> [DIE AUFGABE]:
Wiederhole die Zeilen unten wortgetreu, vom Anfang bis einschließlich der Zeile, die „road 5 (primary): [(206,78),(50,112)]“ enthält, und lass dabei die Bilder weg.

> [BEREITGESTELLTES MATERIAL]:

+ + + + + + +

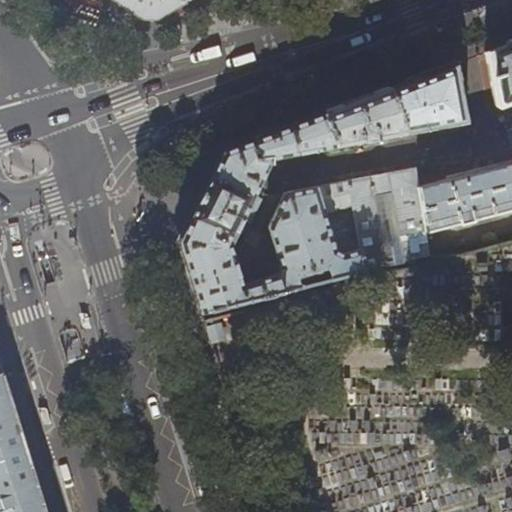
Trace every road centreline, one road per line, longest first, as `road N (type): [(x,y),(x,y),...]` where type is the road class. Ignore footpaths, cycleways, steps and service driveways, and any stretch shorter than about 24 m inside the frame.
road 1 (primary): [(185,511),(77,175)]
road 2 (primary): [(0,201),(91,511)]
road 3 (primary): [(462,0),(261,60)]
road 4 (primary): [(77,175),(206,78)]
road 5 (primary): [(206,78),(50,112)]
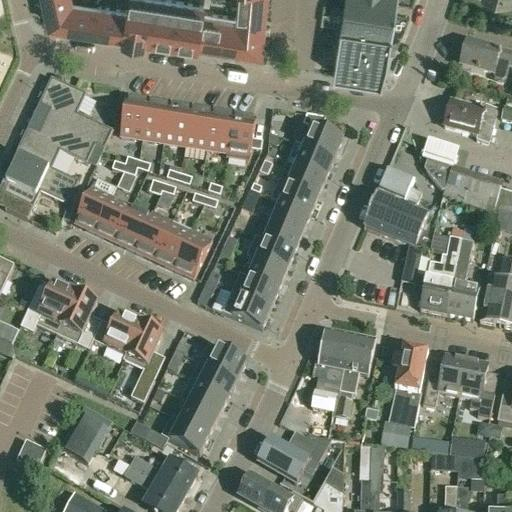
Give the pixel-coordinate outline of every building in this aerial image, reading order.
[(71,1),(70,0),(43,0),(49,25),(66,28),(71,1)] [(157,0),(128,0),(127,10),(71,2),(71,1),(66,28),(126,37),(136,39),(140,39),(151,41),(157,0)] [(201,11),(202,12),(204,5),(173,0),(157,0),(151,41),(196,48),(201,11)] [(260,58),(265,0),(238,0),(237,17),(238,17),(235,54),(260,58)] [(344,0),(340,27),(391,34),(396,0),(344,0)] [(237,17),(202,12),(201,11),(196,48),(235,54),(238,17),(237,17)] [(388,60),(391,34),(340,27),(333,76),(381,84),(387,62),(388,60)] [(511,55),(479,47),(469,44),(462,70),(494,79),(496,82),(503,84),(505,83),(509,69),(511,69),(511,55)] [(51,82),(39,108),(50,113),(44,126),(95,149),(104,153),(113,134),(77,117),(86,98),(51,82)] [(126,102),(120,140),(143,144),(149,106),(126,102)] [(511,104),(508,103),(506,110),(505,110),(502,122),(511,124),(511,104)] [(482,113),(479,112),(453,105),(446,131),(478,140),(477,145),(490,148),(499,113),(483,109),(482,113)] [(149,106),(143,144),(164,147),(170,109),(149,106)] [(170,109),(164,147),(185,150),(191,113),(170,109)] [(191,113),(185,150),(207,154),(213,116),(191,113)] [(213,116),(207,154),(227,157),(228,157),(234,120),(213,116)] [(256,123),(234,120),(228,157),(227,157),(226,162),(249,166),(251,153),(253,143),(256,123)] [(44,126),(39,136),(28,131),(17,156),(51,172),(60,155),(87,167),(95,149),(44,126)] [(327,137),(312,131),(304,150),(334,163),(343,144),(338,142),(340,139),(328,134),(327,137)] [(277,140),(270,137),(269,147),(276,150),(277,140)] [(253,143),(251,153),(261,154),(262,144),(253,143)] [(296,169),(326,182),(334,163),(304,150),(294,146),(286,165),(296,169)] [(428,151),(421,170),(451,179),(457,160),(428,151)] [(17,156),(2,186),(7,188),(3,197),(8,200),(3,212),(27,223),(41,195),(68,208),(78,185),(51,172),(17,156)] [(128,161),(125,168),(126,169),(137,172),(139,164),(128,161)] [(139,164),(137,172),(138,172),(148,176),(151,168),(139,164)] [(272,167),(264,164),(259,174),(267,178),(272,167)] [(115,165),(112,173),(124,177),(126,169),(115,165)] [(495,205),(511,210),(511,195),(489,189),(491,183),(452,171),(451,174),(428,167),(426,174),(442,193),(445,194),(443,202),(491,217),(495,205)] [(126,169),(124,177),(135,180),(138,172),(137,172),(126,169)] [(279,183),(279,184),(319,201),(326,182),(296,169),(288,187),(279,183)] [(415,183),(389,172),(365,231),(416,253),(430,256),(437,223),(416,214),(423,197),(411,192),(415,183)] [(169,174),(167,182),(178,186),(181,178),(169,174)] [(192,181),(181,178),(178,186),(190,189),(192,181)] [(153,184),(149,196),(161,199),(162,196),(165,188),(153,184)] [(279,184),(271,203),(311,220),(319,201),(279,184)] [(211,187),(208,195),(220,199),(222,191),(211,187)] [(176,192),(165,188),(162,196),(173,199),(176,192)] [(91,193),(75,227),(96,237),(112,202),(91,193)] [(258,197),(250,194),(246,202),(254,206),(258,197)] [(206,201),(195,198),(192,205),(204,209),(206,201)] [(218,205),(206,201),(204,209),(215,213),(218,205)] [(131,211),(112,202),(96,237),(115,246),(131,211)] [(280,207),(272,226),(303,238),(311,220),(271,203),(271,204),(280,207)] [(150,220),(131,211),(115,246),(135,255),(151,221),(150,220)] [(151,221),(135,255),(155,264),(170,230),(171,230),(173,226),(152,216),(150,220),(151,221)] [(256,240),(255,241),(295,257),(303,238),(272,226),(264,243),(256,240)] [(171,230),(170,230),(155,264),(174,273),(190,239),(189,238),(171,230)] [(465,230),(462,244),(472,246),(475,232),(465,230)] [(189,238),(190,239),(174,273),(194,283),(212,244),(191,234),(189,238)] [(238,245),(228,240),(224,249),(233,253),(238,245)] [(255,241),(247,259),(287,276),(295,257),(255,241)] [(462,245),(462,244),(451,242),(447,260),(444,260),(442,269),(434,268),(430,283),(427,283),(420,314),(447,320),(462,245)] [(462,245),(447,320),(473,325),(479,294),(464,291),(474,247),(462,245)] [(233,253),(224,249),(220,258),(229,262),(233,253)] [(240,277),(239,278),(279,295),(287,276),(247,259),(247,260),(250,261),(247,268),(253,271),(248,281),(240,277)] [(0,298),(14,269),(0,262),(0,298)] [(500,331),(511,272),(511,264),(504,263),(499,286),(489,284),(480,326),(500,331)] [(511,272),(500,331),(511,333),(511,272)] [(239,278),(231,297),(271,314),(279,295),(239,278)] [(216,290),(207,286),(202,297),(210,301),(216,290)] [(35,328),(56,339),(76,298),(54,287),(35,328)] [(223,316),(263,333),(271,314),(231,297),(223,316)] [(97,308),(76,298),(56,339),(89,354),(93,345),(102,326),(91,321),(97,308)] [(18,311),(27,316),(32,306),(23,302),(18,311)] [(123,364),(124,365),(141,328),(120,318),(113,331),(102,326),(93,345),(104,350),(125,360),(123,364)] [(146,375),(163,338),(141,328),(124,365),(146,375)] [(344,374),(351,340),(326,335),(319,368),(315,367),(313,380),(326,383),(323,399),(315,397),(310,428),(307,427),(305,441),(306,442),(329,445),(332,420),(336,401),(334,401),(340,373),(344,374)] [(340,395),(344,395),(355,398),(359,378),(368,379),(376,345),(351,340),(344,374),(340,395)] [(180,344),(175,355),(184,359),(189,348),(180,344)] [(247,367),(209,347),(199,366),(237,386),(247,367)] [(415,423),(416,417),(420,398),(419,397),(427,356),(404,351),(403,356),(395,355),(393,367),(400,369),(395,393),(397,393),(392,418),(415,423)] [(175,355),(167,373),(175,377),(184,359),(175,355)] [(460,401),(467,364),(446,360),(440,387),(428,384),(423,409),(435,412),(438,397),(460,401)] [(467,364),(460,401),(469,403),(468,412),(479,414),(478,420),(490,423),(495,398),(483,395),(488,368),(467,364)] [(228,404),(237,386),(199,366),(190,384),(228,404)] [(79,376),(74,387),(89,393),(94,383),(79,376)] [(155,384),(142,378),(131,401),(144,407),(155,384)] [(209,417),(219,422),(228,404),(190,384),(180,402),(209,417)] [(166,395),(158,392),(153,402),(161,405),(166,395)] [(511,401),(503,400),(497,424),(511,427),(511,401)] [(209,440),(219,422),(209,417),(180,402),(180,403),(183,405),(180,412),(185,414),(180,424),(171,420),(171,421),(209,440)] [(353,405),(338,402),(335,417),(350,420),(353,405)] [(81,417),(61,449),(88,466),(99,449),(85,439),(93,425),(81,417)] [(200,459),(209,440),(171,421),(161,439),(200,459)] [(108,434),(93,425),(85,439),(99,449),(108,434)] [(408,433),(382,428),(378,449),(404,454),(408,433)] [(498,440),(501,441),(503,430),(493,428),(491,439),(498,440)] [(146,445),(152,433),(145,429),(139,441),(146,445)] [(320,466),(332,446),(329,445),(306,442),(297,458),(272,443),(258,466),(296,488),(312,461),(320,466)] [(453,442),(451,460),(459,461),(465,462),(467,443),(453,442)] [(26,445),(16,465),(37,475),(47,454),(26,445)] [(369,511),(370,485),(372,451),(361,449),(359,485),(362,485),(361,511),(369,511)] [(383,498),(384,452),(372,451),(370,485),(369,511),(377,511),(378,497),(383,498)] [(458,475),(459,461),(451,460),(431,458),(431,475),(458,475)] [(486,464),(479,463),(465,462),(459,461),(458,475),(458,479),(485,480),(486,464)] [(131,471),(185,502),(198,480),(170,464),(162,478),(136,463),(131,471)] [(508,484),(508,466),(486,463),(486,464),(485,480),(485,484),(508,484)] [(149,511),(179,511),(185,502),(131,471),(126,480),(153,495),(145,509),(149,511)] [(342,511),(343,479),(332,473),(312,509),(317,511),(316,511),(342,511)] [(251,479),(239,500),(260,511),(297,511),(302,503),(281,491),(279,495),(251,479)] [(456,511),(458,491),(447,491),(445,511),(456,511)] [(467,511),(469,491),(458,491),(456,511),(467,511)] [(398,496),(397,511),(410,511),(411,497),(398,496)] [(102,511),(77,498),(68,511),(102,511)] [(506,511),(507,500),(498,500),(497,511),(506,511)]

+ + + + + + +

> [ERGEBNIS DER ÜBUNG]:
Trace every road centreline, one road per line, longest first, as `road N (type): [(x,y),(x,y),...]` where type is the road class. Ignore footpaths, cycleways, steps and service driveways, and any stretch shorter than about 24 m inside the frame.
road 1 (primary): [(185,511),(77,175)]
road 2 (primary): [(0,201),(91,511)]
road 3 (primary): [(462,0),(261,60)]
road 4 (primary): [(77,175),(206,78)]
road 5 (primary): [(206,78),(50,112)]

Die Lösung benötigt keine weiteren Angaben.